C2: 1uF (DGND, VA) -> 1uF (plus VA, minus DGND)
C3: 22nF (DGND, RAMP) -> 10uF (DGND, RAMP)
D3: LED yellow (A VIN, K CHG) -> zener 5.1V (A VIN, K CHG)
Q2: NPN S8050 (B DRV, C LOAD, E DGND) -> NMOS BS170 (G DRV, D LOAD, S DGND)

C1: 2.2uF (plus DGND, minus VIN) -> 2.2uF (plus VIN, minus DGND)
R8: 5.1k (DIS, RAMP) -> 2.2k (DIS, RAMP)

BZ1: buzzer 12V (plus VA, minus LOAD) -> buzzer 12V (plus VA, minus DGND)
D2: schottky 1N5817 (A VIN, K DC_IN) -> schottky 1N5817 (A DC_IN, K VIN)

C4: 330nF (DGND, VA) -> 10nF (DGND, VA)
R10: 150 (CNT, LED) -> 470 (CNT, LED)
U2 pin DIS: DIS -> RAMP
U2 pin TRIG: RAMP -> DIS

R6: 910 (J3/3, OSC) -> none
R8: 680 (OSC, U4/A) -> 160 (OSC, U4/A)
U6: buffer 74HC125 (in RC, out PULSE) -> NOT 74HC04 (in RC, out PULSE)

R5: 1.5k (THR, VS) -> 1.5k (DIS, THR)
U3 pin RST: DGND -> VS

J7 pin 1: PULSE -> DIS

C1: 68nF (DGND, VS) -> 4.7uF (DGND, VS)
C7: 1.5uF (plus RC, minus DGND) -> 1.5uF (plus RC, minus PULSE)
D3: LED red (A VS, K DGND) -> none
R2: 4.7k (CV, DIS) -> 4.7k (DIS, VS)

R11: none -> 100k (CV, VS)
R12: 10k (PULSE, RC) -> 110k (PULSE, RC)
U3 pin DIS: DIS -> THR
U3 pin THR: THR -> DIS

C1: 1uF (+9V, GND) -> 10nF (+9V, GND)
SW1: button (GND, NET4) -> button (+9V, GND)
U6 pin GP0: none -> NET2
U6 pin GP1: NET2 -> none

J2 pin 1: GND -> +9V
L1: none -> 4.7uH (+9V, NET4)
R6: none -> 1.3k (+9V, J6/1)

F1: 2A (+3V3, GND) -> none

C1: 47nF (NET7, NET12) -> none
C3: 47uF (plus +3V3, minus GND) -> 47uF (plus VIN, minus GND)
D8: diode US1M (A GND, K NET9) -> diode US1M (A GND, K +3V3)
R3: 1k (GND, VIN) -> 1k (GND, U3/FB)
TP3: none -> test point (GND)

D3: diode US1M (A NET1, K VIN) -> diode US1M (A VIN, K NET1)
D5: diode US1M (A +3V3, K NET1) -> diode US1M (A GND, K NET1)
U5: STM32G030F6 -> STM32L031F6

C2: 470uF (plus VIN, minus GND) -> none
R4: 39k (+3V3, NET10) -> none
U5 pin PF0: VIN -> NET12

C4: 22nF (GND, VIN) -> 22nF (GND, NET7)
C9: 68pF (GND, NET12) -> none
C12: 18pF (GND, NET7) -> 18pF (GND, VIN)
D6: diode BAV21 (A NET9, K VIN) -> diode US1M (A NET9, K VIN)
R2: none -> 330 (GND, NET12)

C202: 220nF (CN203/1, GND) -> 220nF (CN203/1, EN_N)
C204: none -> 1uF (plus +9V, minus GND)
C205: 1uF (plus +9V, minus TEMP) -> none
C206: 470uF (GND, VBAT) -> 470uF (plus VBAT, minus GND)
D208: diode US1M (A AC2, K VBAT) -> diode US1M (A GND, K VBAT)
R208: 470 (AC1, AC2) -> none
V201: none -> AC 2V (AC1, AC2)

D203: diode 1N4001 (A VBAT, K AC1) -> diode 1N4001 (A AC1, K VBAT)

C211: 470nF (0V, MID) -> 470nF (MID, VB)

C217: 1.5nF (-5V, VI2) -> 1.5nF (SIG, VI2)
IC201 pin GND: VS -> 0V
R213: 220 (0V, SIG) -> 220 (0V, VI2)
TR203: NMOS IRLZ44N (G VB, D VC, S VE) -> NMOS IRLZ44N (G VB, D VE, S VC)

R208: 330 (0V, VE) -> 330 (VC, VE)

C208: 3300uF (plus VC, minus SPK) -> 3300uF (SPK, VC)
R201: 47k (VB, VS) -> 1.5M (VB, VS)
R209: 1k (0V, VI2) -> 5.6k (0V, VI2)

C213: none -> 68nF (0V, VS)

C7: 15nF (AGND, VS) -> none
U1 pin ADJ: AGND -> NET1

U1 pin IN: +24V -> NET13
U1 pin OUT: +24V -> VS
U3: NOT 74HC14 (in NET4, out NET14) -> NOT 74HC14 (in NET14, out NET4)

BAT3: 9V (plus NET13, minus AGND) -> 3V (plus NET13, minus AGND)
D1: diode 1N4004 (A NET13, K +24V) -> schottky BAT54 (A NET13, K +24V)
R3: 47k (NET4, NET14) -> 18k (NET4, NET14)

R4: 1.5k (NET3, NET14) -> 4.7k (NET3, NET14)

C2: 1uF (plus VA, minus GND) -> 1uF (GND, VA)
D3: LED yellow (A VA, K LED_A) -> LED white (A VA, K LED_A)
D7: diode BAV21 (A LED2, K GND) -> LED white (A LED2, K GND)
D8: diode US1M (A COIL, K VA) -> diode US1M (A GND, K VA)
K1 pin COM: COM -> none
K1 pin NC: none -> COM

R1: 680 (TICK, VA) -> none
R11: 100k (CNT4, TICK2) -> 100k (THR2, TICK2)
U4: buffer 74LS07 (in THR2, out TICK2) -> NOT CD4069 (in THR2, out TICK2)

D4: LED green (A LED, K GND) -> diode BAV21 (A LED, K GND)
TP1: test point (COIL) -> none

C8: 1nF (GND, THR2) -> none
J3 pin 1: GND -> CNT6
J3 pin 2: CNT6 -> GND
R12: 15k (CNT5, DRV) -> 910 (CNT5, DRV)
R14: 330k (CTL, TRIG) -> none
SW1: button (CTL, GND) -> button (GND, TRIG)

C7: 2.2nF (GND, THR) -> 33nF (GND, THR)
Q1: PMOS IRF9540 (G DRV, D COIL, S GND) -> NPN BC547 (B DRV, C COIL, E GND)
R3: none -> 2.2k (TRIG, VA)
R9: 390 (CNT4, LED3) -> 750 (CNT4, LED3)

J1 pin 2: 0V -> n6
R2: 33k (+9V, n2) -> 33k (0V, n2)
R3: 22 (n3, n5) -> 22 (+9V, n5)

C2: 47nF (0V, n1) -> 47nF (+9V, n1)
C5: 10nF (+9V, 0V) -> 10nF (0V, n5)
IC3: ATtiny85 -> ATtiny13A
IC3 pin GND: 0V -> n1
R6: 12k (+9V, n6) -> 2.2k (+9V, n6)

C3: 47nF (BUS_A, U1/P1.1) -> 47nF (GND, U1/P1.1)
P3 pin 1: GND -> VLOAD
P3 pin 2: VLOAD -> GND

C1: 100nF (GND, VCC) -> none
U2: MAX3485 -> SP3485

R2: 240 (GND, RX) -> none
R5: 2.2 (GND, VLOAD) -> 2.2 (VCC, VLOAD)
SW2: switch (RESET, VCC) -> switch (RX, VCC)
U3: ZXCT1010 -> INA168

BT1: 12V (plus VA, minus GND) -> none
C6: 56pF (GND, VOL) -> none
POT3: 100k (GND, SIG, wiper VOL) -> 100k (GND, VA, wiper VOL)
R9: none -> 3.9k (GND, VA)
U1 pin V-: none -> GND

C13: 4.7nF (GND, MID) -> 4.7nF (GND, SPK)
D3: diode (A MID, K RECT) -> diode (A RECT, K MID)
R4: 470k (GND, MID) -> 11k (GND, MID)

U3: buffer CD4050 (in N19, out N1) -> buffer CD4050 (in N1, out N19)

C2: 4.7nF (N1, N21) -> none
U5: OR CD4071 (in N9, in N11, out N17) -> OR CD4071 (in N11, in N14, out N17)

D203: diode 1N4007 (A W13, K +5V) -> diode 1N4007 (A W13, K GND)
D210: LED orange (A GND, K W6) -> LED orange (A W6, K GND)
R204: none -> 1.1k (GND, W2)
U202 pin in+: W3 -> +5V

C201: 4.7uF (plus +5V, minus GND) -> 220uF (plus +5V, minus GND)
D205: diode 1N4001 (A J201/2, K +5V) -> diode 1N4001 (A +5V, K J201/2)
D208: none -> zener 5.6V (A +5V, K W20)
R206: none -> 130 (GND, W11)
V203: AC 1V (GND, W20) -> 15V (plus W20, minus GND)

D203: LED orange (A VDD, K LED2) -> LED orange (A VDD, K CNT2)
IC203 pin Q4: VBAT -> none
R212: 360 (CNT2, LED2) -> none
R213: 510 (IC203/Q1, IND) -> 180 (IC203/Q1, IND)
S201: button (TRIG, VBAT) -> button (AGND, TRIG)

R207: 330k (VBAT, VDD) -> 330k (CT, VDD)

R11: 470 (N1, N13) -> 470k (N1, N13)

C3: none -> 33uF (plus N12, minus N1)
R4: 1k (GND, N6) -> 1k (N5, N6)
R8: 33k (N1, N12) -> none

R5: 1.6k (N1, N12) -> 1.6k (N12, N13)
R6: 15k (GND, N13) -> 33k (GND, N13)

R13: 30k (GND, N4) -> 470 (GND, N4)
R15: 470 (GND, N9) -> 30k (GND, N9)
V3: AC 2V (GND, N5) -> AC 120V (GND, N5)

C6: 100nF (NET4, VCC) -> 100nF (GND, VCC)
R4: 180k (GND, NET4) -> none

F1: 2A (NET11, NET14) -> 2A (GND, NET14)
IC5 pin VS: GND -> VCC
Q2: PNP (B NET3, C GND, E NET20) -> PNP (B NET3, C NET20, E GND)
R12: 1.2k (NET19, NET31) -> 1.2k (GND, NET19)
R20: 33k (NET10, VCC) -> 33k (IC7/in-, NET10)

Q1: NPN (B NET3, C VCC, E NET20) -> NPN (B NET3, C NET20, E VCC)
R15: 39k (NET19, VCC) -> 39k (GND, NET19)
────────────────
What is needed:
Your answer should consist of the lines from the line with "R15: 470 (GND, N9) -> 30k (GND, N9)" through the last line of the data, set down exactly, both included.

Final answer:
R15: 470 (GND, N9) -> 30k (GND, N9)
V3: AC 2V (GND, N5) -> AC 120V (GND, N5)

C6: 100nF (NET4, VCC) -> 100nF (GND, VCC)
R4: 180k (GND, NET4) -> none

F1: 2A (NET11, NET14) -> 2A (GND, NET14)
IC5 pin VS: GND -> VCC
Q2: PNP (B NET3, C GND, E NET20) -> PNP (B NET3, C NET20, E GND)
R12: 1.2k (NET19, NET31) -> 1.2k (GND, NET19)
R20: 33k (NET10, VCC) -> 33k (IC7/in-, NET10)

Q1: NPN (B NET3, C VCC, E NET20) -> NPN (B NET3, C NET20, E VCC)
R15: 39k (NET19, VCC) -> 39k (GND, NET19)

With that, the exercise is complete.